-- Assigned task --
Copy all the records exactly, but keep the pictures out of your version.

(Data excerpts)
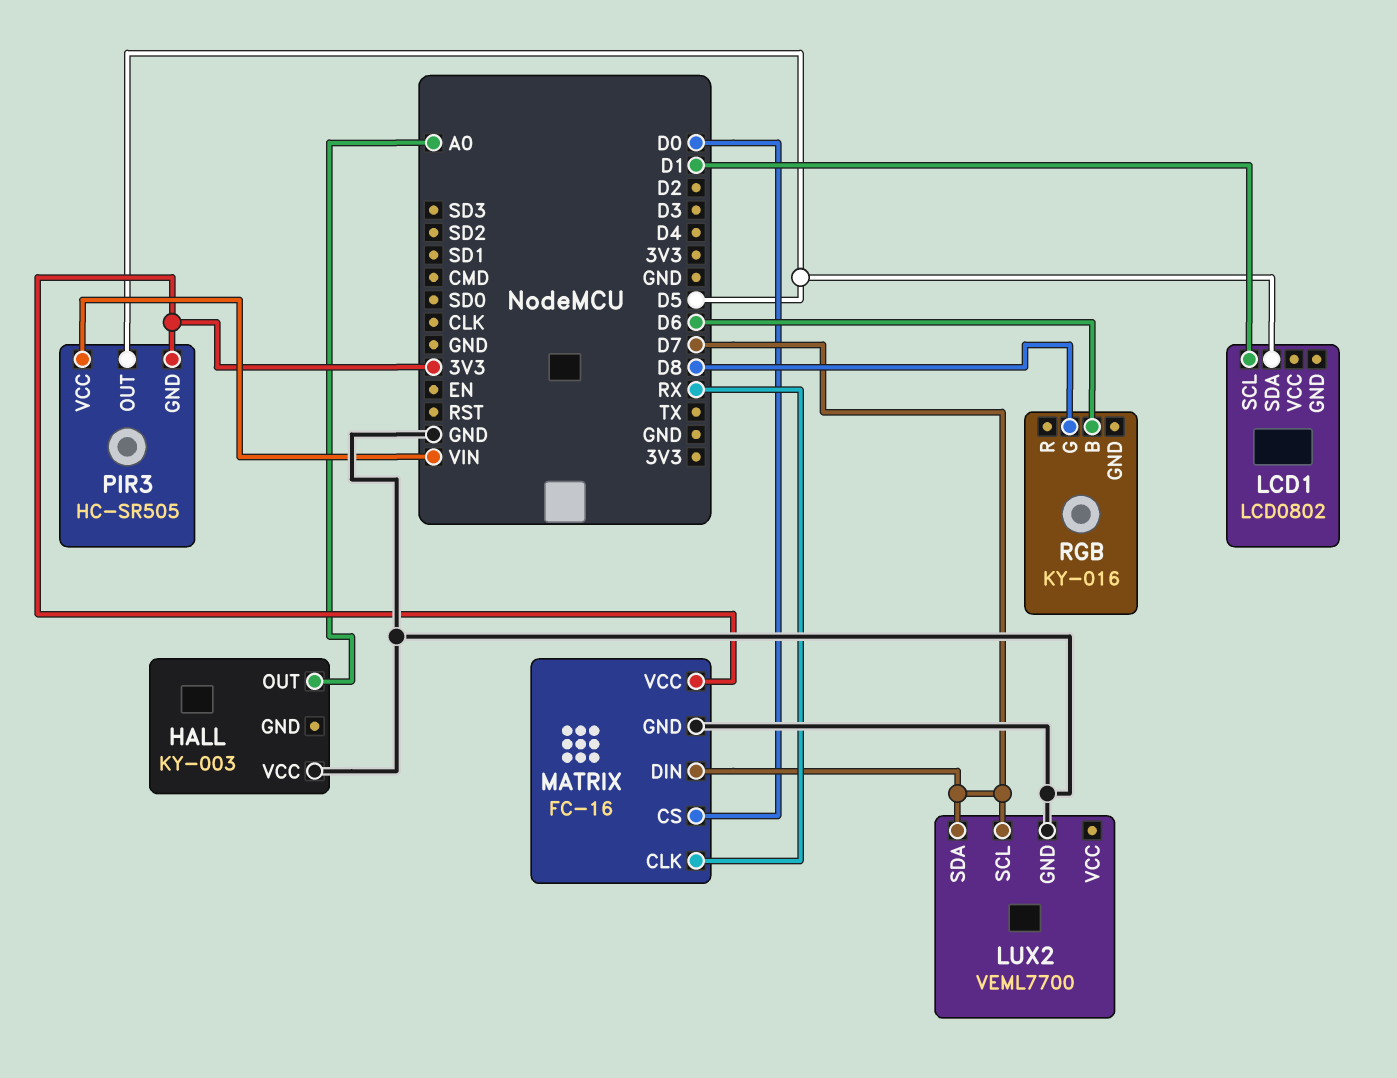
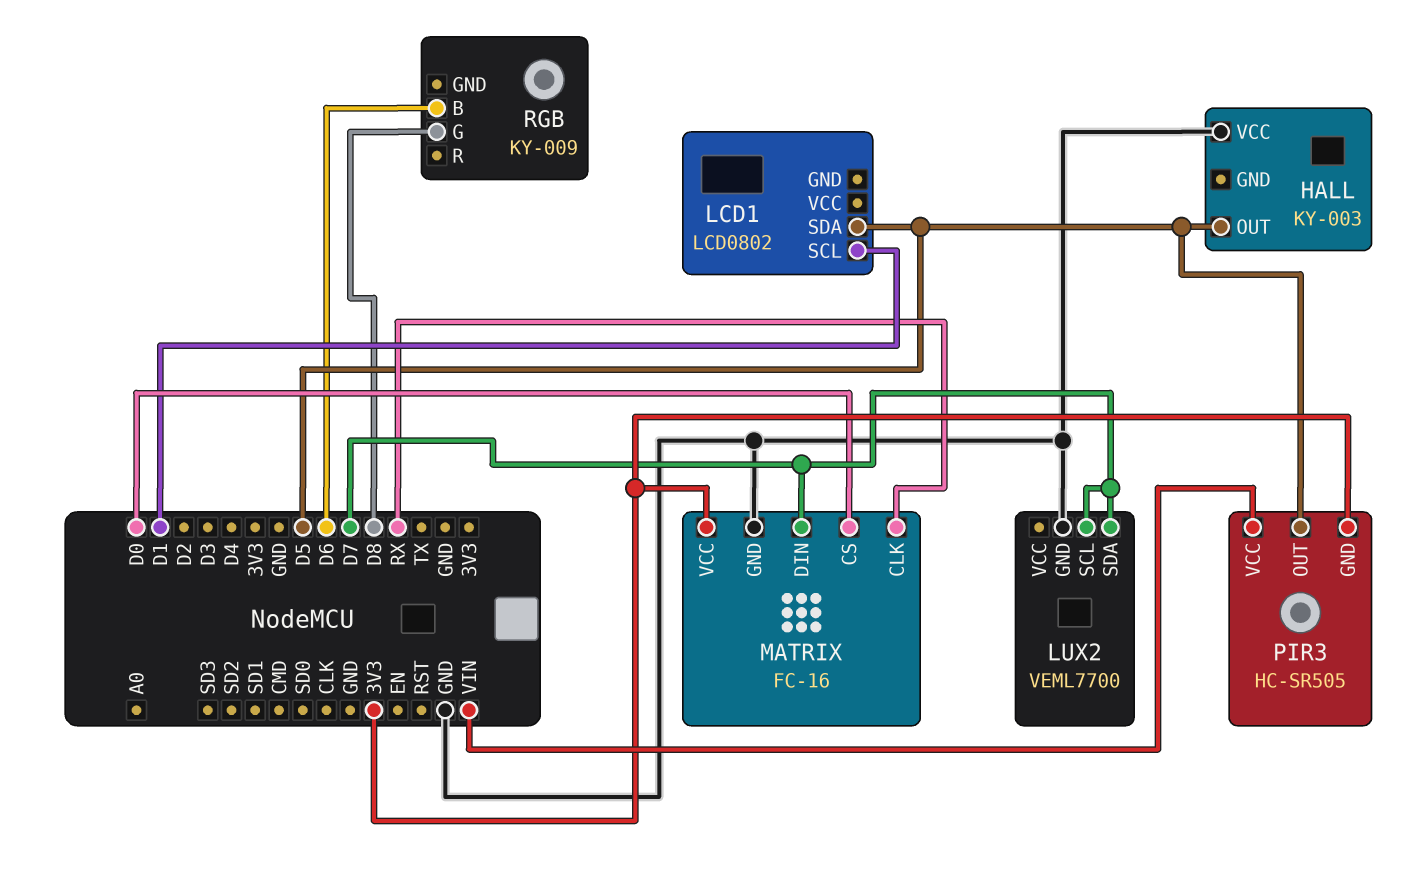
HALL pin OUT: A0 -> D5
RGB: KY-016 -> KY-009

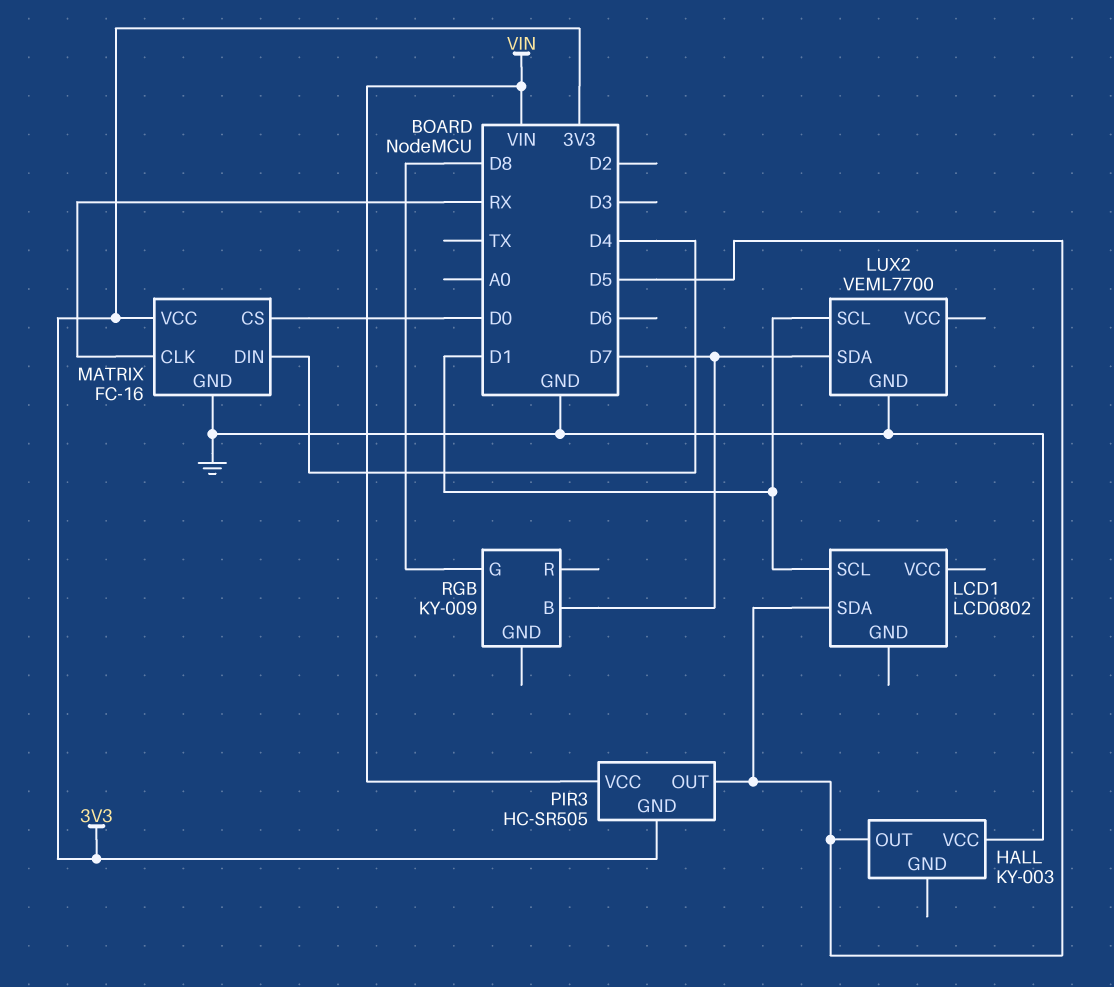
LUX2 pin SCL: D7 -> D1
MATRIX pin DIN: D7 -> D4
RGB pin B: D6 -> D7

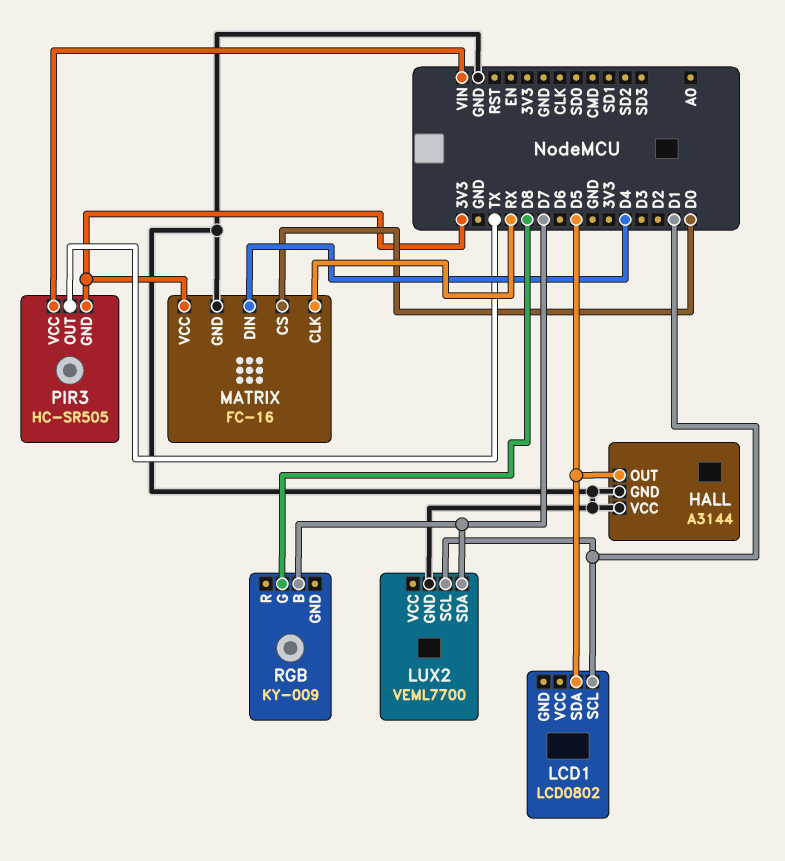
HALL: KY-003 -> A3144
HALL pin GND: none -> GND
PIR3 pin OUT: D5 -> TX

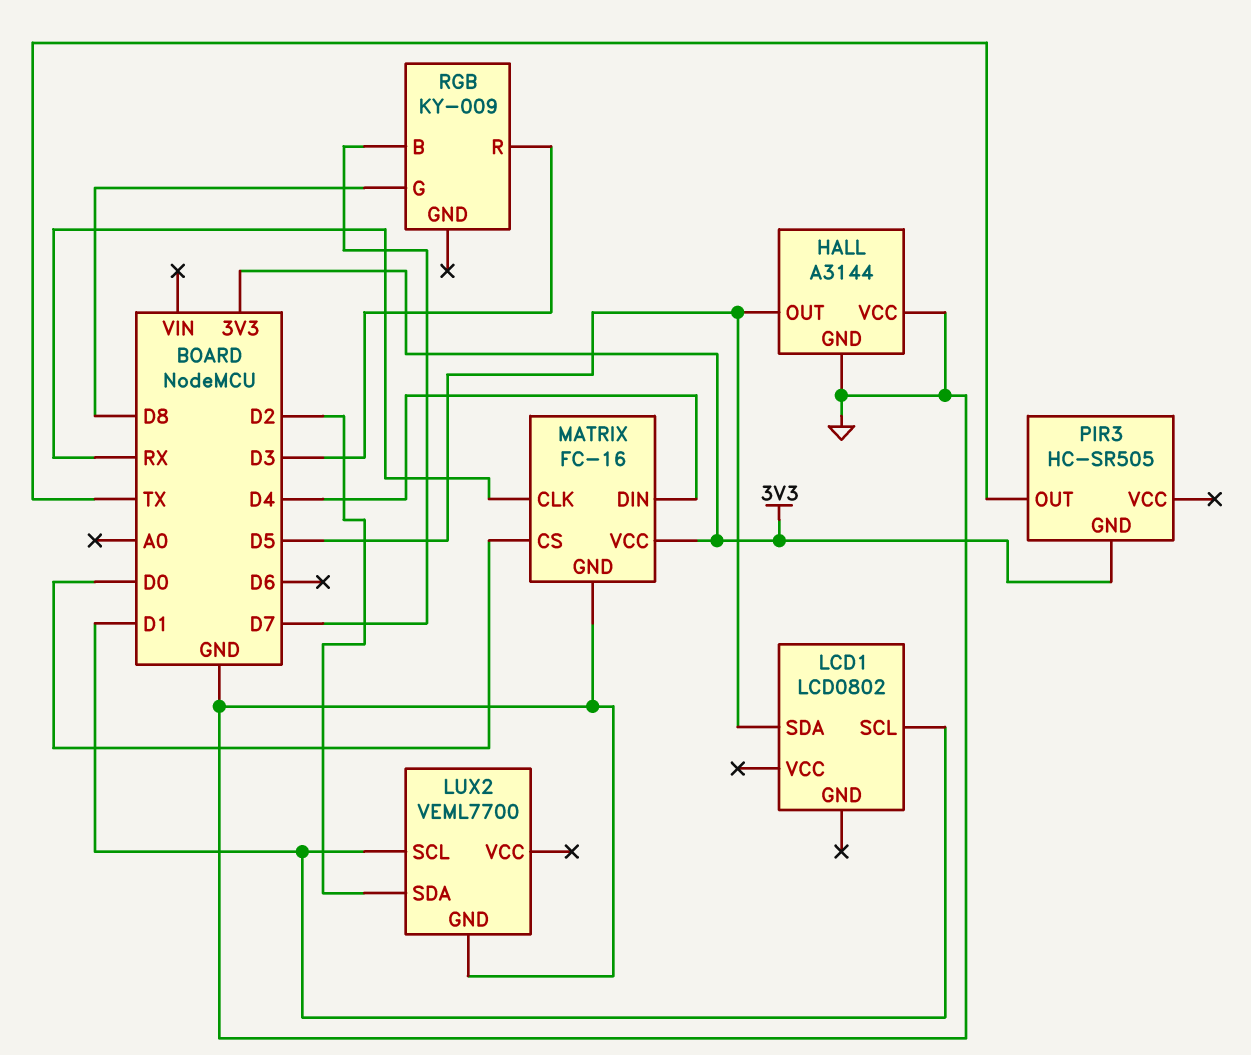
LUX2 pin SDA: D7 -> D2
PIR3 pin VCC: VIN -> none
RGB pin R: none -> D3

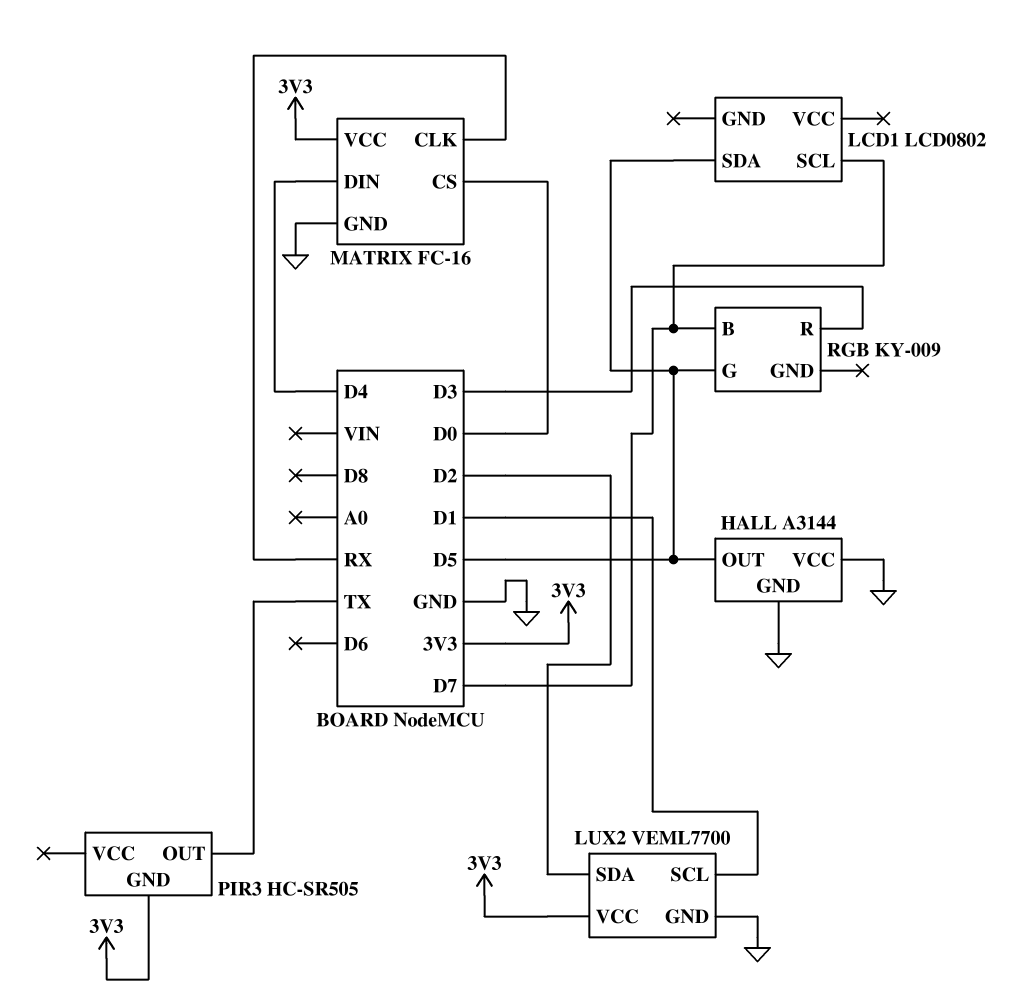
LCD1 pin SCL: D1 -> D7
LUX2 pin VCC: none -> 3V3
RGB pin G: D8 -> D5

-- Response area --
HALL pin OUT: A0 -> D5
RGB: KY-016 -> KY-009

LUX2 pin SCL: D7 -> D1
MATRIX pin DIN: D7 -> D4
RGB pin B: D6 -> D7

HALL: KY-003 -> A3144
HALL pin GND: none -> GND
PIR3 pin OUT: D5 -> TX

LUX2 pin SDA: D7 -> D2
PIR3 pin VCC: VIN -> none
RGB pin R: none -> D3

LCD1 pin SCL: D1 -> D7
LUX2 pin VCC: none -> 3V3
RGB pin G: D8 -> D5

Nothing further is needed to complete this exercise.